**Task to carry out:**
Filter the entries down to the lines containing "cone", and copy those lines.

**Data listing:**
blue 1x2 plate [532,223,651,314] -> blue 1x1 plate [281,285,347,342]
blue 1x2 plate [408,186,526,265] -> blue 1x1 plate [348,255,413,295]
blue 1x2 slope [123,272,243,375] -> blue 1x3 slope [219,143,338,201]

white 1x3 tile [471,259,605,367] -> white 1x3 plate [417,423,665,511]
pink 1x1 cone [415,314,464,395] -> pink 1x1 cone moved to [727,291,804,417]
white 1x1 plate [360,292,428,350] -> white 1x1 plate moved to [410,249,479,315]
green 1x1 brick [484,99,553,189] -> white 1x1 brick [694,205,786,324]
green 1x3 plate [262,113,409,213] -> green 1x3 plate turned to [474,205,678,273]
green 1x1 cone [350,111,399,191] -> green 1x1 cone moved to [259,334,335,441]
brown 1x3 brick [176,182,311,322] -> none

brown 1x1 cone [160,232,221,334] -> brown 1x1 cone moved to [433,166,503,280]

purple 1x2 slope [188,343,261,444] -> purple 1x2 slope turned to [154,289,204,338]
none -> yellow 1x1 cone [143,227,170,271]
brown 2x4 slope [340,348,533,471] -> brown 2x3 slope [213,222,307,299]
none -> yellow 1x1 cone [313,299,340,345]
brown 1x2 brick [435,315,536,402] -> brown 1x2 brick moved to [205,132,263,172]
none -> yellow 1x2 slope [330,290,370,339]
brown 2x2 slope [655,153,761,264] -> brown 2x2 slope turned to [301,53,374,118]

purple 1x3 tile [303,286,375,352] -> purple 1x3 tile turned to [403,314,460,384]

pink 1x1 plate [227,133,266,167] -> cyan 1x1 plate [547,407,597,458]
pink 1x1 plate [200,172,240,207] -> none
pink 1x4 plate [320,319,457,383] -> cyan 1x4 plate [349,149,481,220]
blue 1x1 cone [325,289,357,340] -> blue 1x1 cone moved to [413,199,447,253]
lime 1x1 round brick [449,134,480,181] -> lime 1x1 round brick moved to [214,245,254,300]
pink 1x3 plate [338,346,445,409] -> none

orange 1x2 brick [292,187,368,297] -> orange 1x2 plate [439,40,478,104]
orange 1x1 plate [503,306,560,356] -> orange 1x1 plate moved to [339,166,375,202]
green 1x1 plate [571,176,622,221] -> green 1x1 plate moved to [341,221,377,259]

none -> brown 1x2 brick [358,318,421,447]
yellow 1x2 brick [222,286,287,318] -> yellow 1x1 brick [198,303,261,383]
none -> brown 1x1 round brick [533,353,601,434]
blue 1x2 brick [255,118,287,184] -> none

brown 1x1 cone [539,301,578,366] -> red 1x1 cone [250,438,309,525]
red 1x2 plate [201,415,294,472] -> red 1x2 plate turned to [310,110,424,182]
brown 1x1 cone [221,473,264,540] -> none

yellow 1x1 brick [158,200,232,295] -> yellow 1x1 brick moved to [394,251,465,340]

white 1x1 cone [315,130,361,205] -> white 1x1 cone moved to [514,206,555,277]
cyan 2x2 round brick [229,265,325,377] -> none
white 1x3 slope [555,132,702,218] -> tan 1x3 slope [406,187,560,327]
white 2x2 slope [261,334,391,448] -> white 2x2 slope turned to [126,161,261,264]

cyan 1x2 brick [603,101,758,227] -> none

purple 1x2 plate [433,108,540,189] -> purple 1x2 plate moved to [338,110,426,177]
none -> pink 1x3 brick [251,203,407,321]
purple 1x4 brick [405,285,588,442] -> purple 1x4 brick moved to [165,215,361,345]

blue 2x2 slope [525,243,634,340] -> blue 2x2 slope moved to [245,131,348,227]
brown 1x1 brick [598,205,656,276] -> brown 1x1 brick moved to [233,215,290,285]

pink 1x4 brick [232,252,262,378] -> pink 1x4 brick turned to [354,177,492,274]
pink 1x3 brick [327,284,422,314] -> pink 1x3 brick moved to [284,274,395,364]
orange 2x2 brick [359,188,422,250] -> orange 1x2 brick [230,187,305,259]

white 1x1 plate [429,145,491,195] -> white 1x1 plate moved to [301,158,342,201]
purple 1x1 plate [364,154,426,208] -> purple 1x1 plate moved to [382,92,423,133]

**Answer to this problem:**
pink 1x1 cone [415,314,464,395] -> pink 1x1 cone moved to [727,291,804,417]
green 1x1 cone [350,111,399,191] -> green 1x1 cone moved to [259,334,335,441]
brown 1x1 cone [160,232,221,334] -> brown 1x1 cone moved to [433,166,503,280]
none -> yellow 1x1 cone [143,227,170,271]
none -> yellow 1x1 cone [313,299,340,345]
blue 1x1 cone [325,289,357,340] -> blue 1x1 cone moved to [413,199,447,253]
brown 1x1 cone [539,301,578,366] -> red 1x1 cone [250,438,309,525]
brown 1x1 cone [221,473,264,540] -> none
white 1x1 cone [315,130,361,205] -> white 1x1 cone moved to [514,206,555,277]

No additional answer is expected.